Records from a dataset

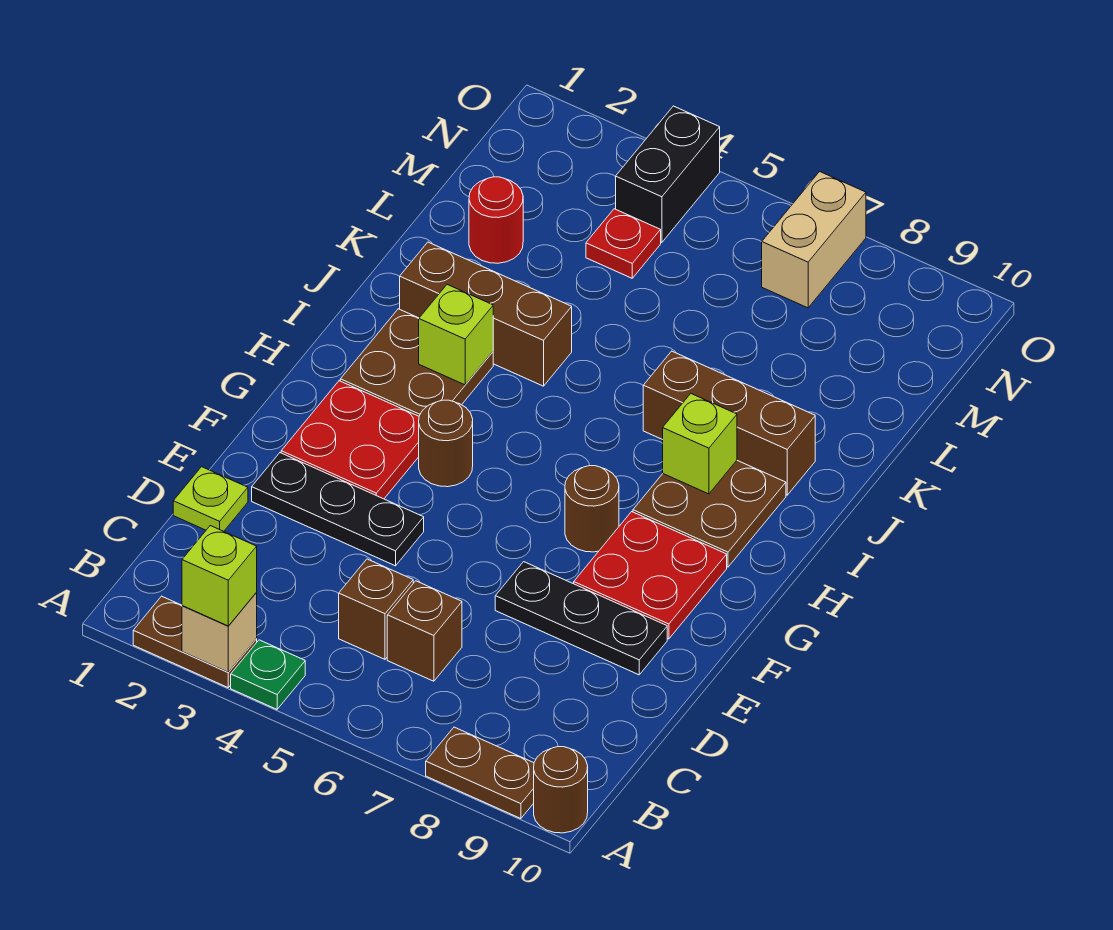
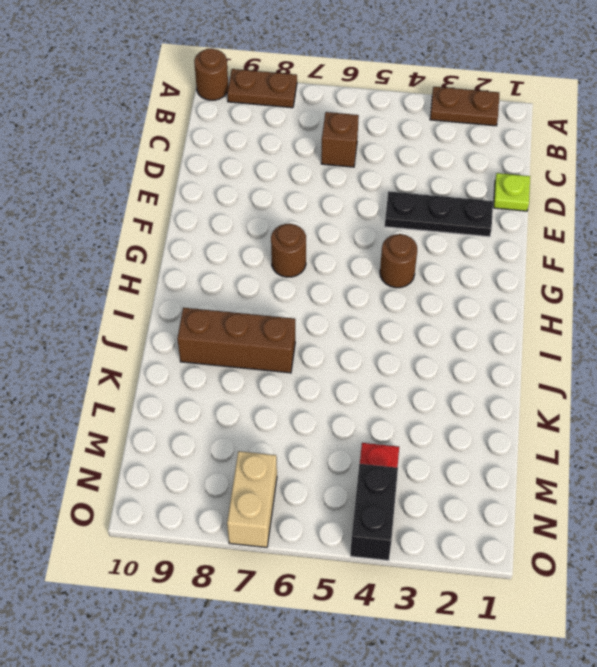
none -> green plate A4 level 1
none -> brown brick C5 level 1
none -> black plate E7:E9 level 1

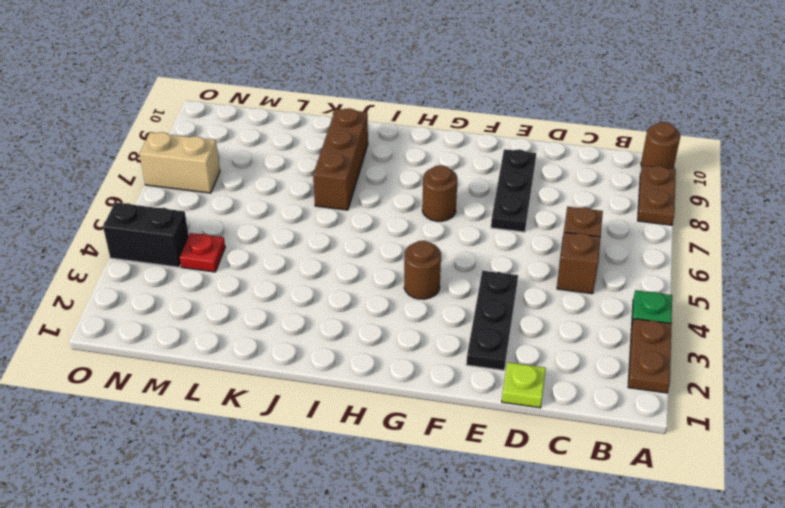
none -> red plate F2:G3 level 1
none -> red plate F8:G9 level 1
none -> brown plate H2:I3 level 1

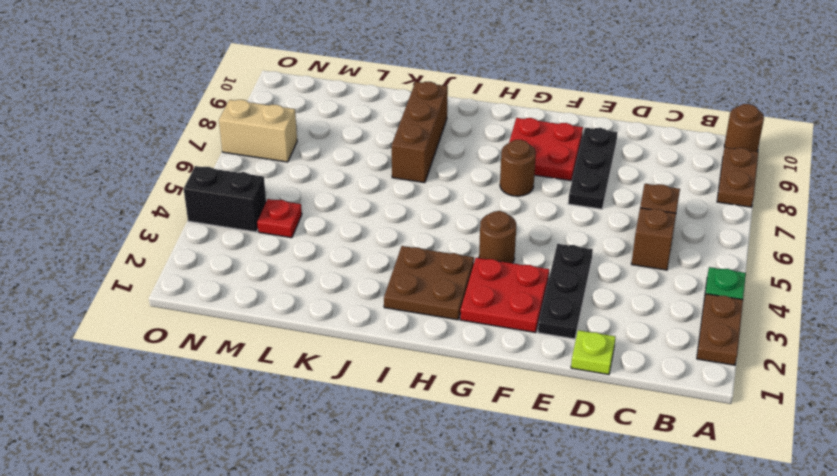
none -> brown plate H8:I9 level 1
none -> brown brick J2:J4 level 1
none -> red round brick L2 level 1

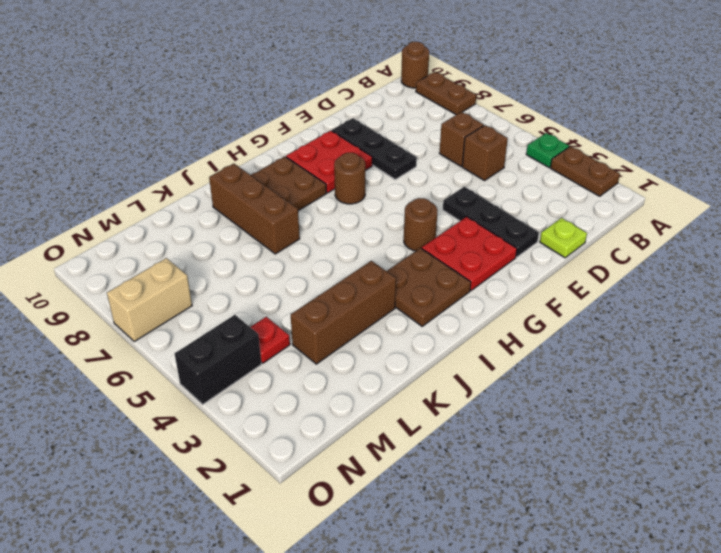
brown brick J3:L3 level 1 -> brown brick J2:J4 level 1
none -> red round brick L2 level 1
none -> tan brick A3 level 2
none -> lime brick I3 level 2

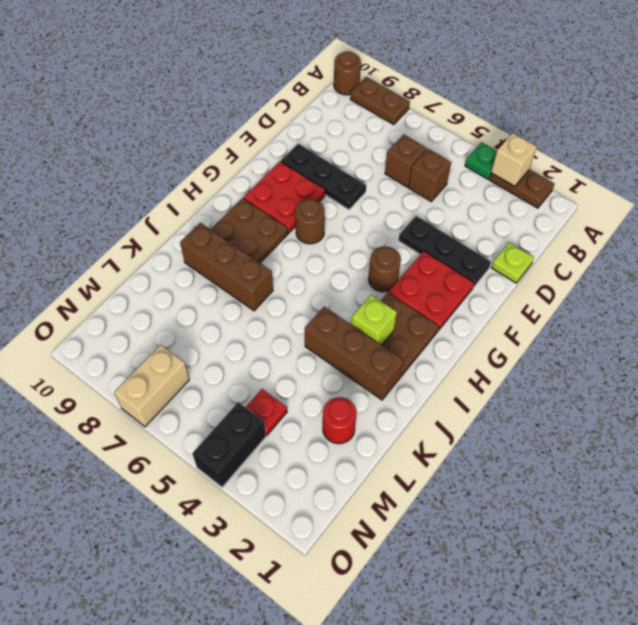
none -> lime brick I8 level 2
none -> lime brick A3 level 3

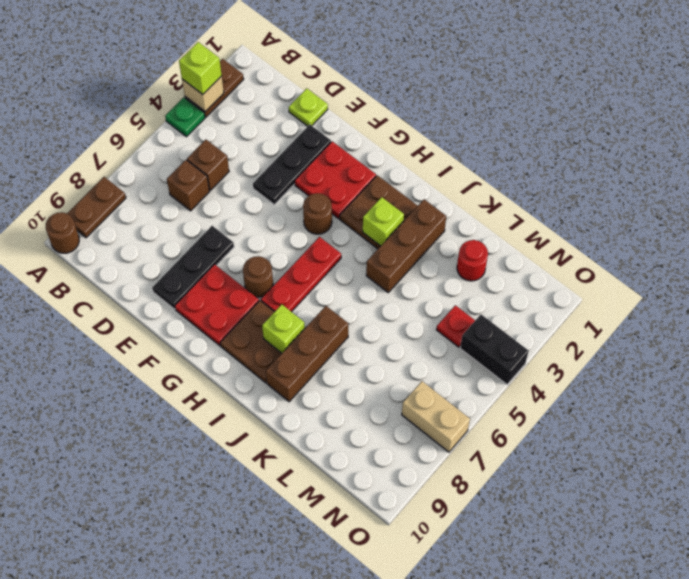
red plate H5:H7 level 1 -> none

**REQUIREMENT**
Go through the records and pull out each line that includes the word "lime".

**THE COMPLETED TASK**
none -> lime brick I3 level 2
none -> lime brick I8 level 2
none -> lime brick A3 level 3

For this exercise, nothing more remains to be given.